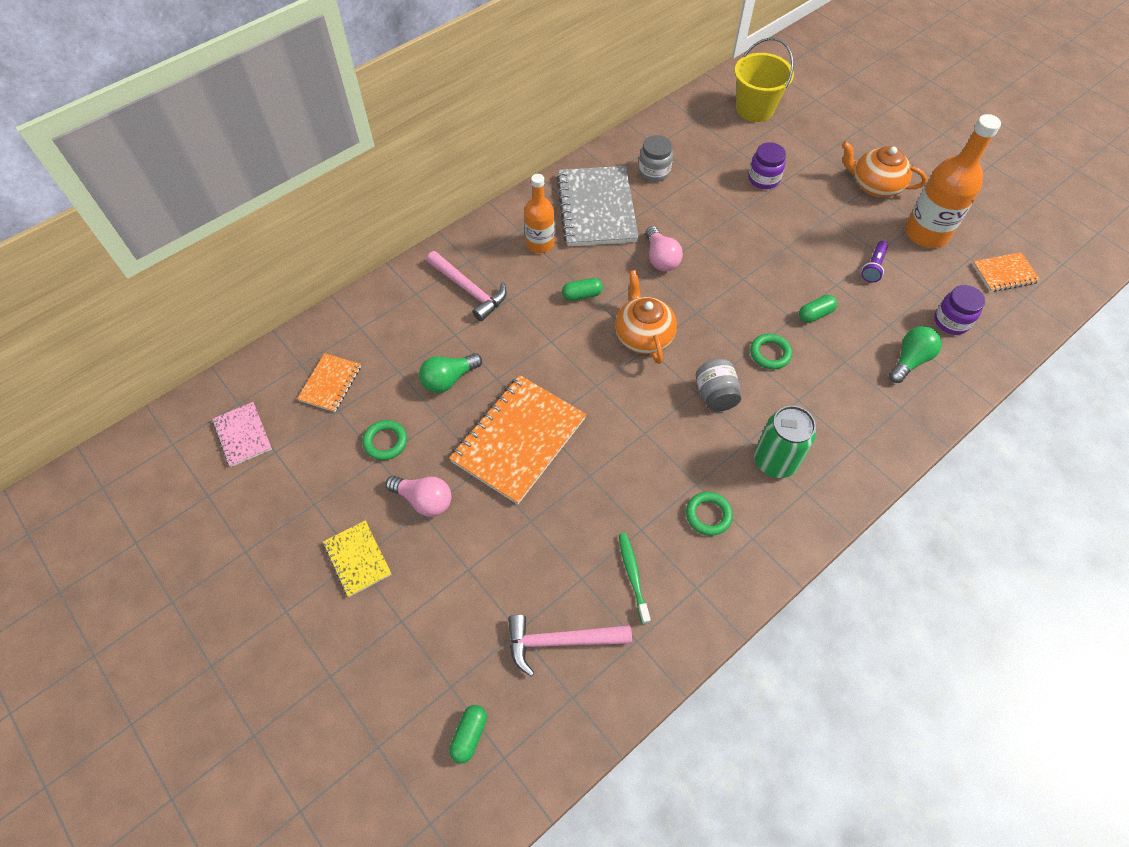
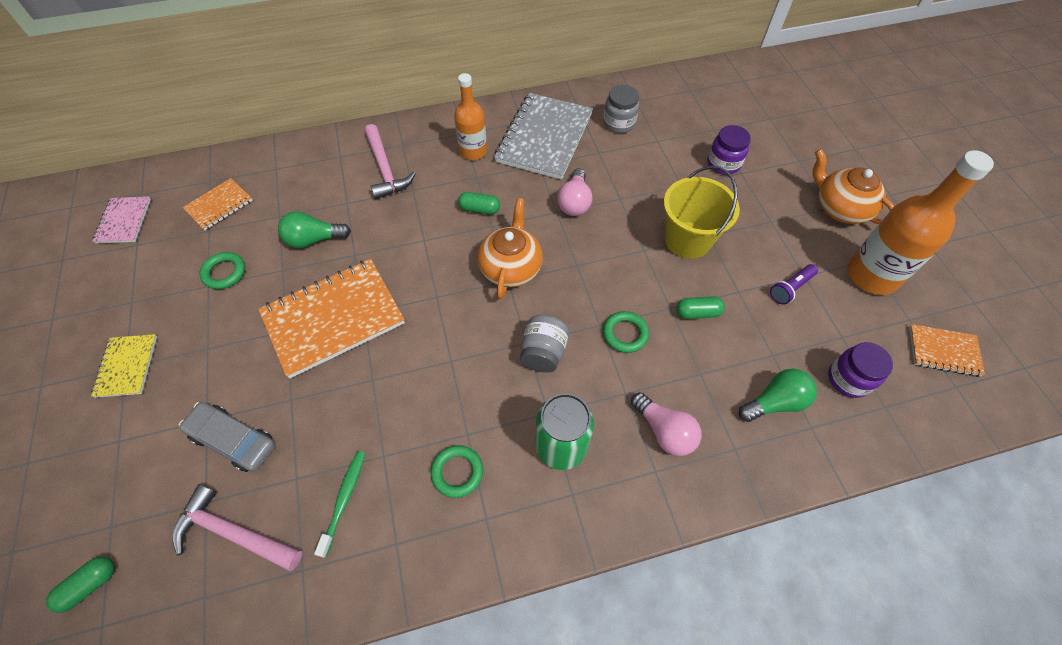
camera: 25 degrees right, 0 degrees up
pink light bulb [386,476,451,517] -> pink light bulb moved to [631,392,701,456]
yellow bucket [735,38,794,122] -> yellow bucket moved to [664,166,740,259]
none -> grey car [179,402,276,472]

....................

** EXERCISE **
Reproduce, exactly and in full, the lines from the one that contains "yellow bucket [735,38,794,122]" to the end of the material.

** ANSWER **
yellow bucket [735,38,794,122] -> yellow bucket moved to [664,166,740,259]
none -> grey car [179,402,276,472]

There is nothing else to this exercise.